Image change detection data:
[Start of section]

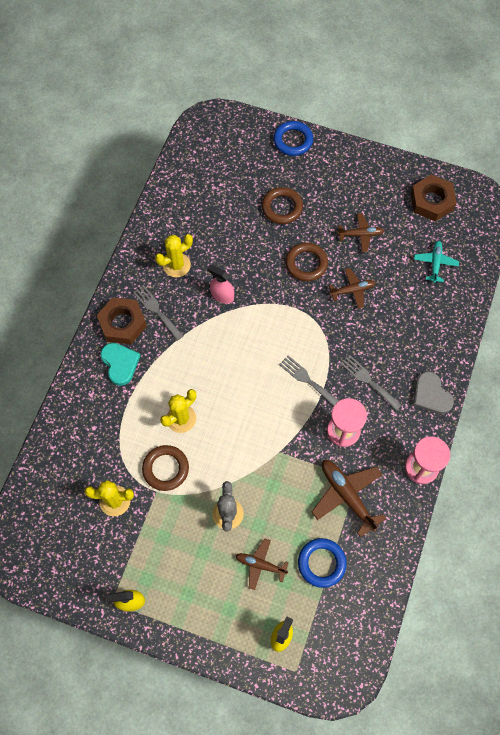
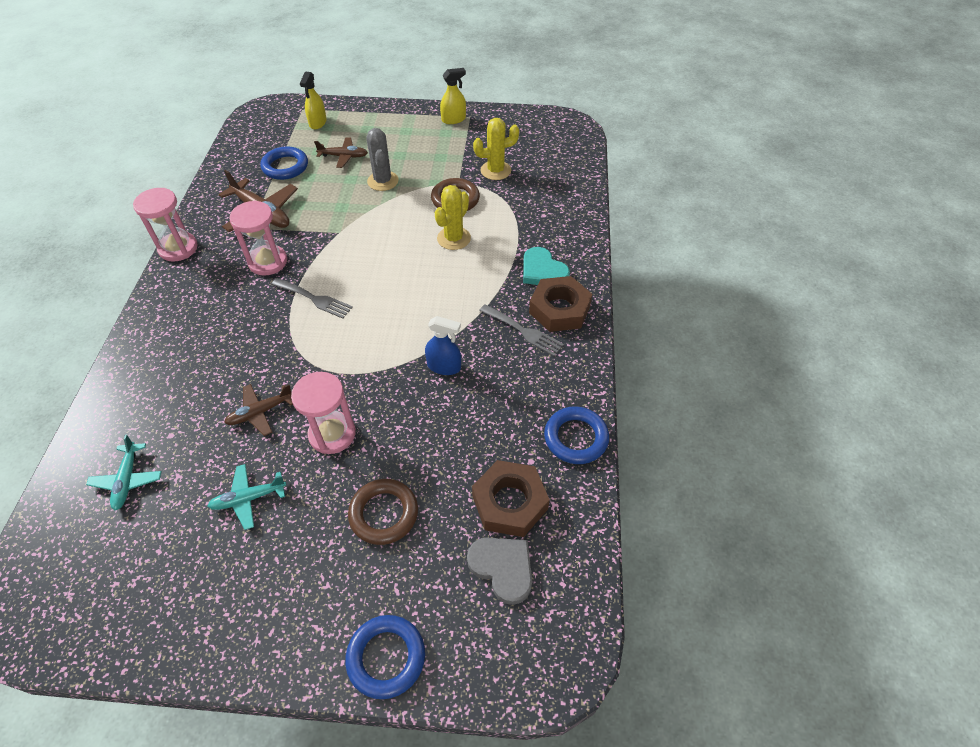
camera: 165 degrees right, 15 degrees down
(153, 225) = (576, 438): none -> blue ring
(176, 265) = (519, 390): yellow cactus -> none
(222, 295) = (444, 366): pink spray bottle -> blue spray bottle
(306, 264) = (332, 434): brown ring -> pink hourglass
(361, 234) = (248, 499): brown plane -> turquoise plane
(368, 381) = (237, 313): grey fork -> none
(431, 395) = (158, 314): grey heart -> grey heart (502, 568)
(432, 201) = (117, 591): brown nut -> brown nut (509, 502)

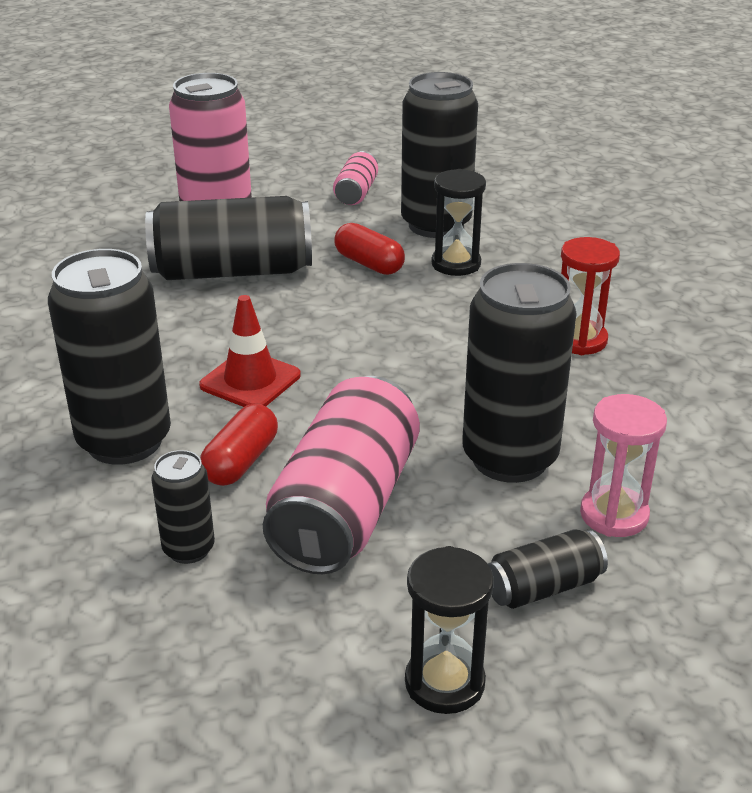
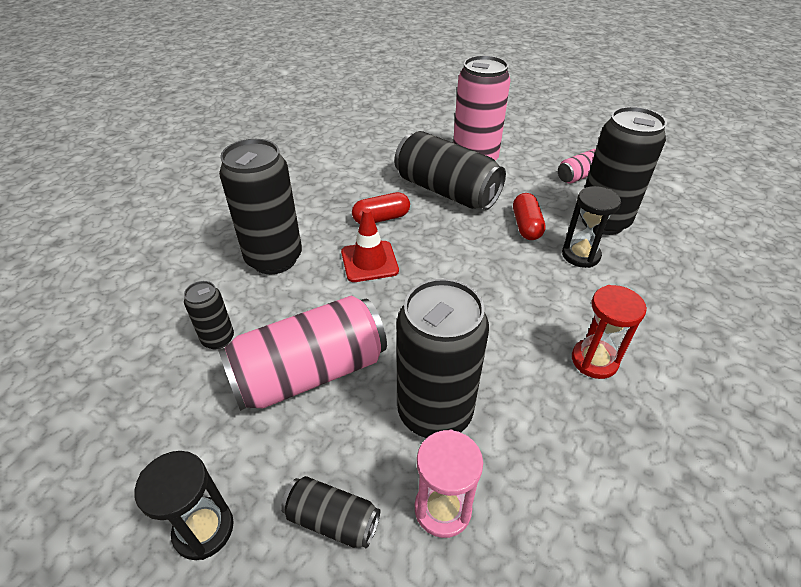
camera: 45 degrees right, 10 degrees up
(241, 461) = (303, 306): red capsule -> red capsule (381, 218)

[End of section]

(GOAL OF THE EXERCISE): Find every line in the records that uses the string "right", then copy it.

(YOUR RESPONSE):
camera: 165 degrees right, 15 degrees down
camera: 45 degrees right, 10 degrees up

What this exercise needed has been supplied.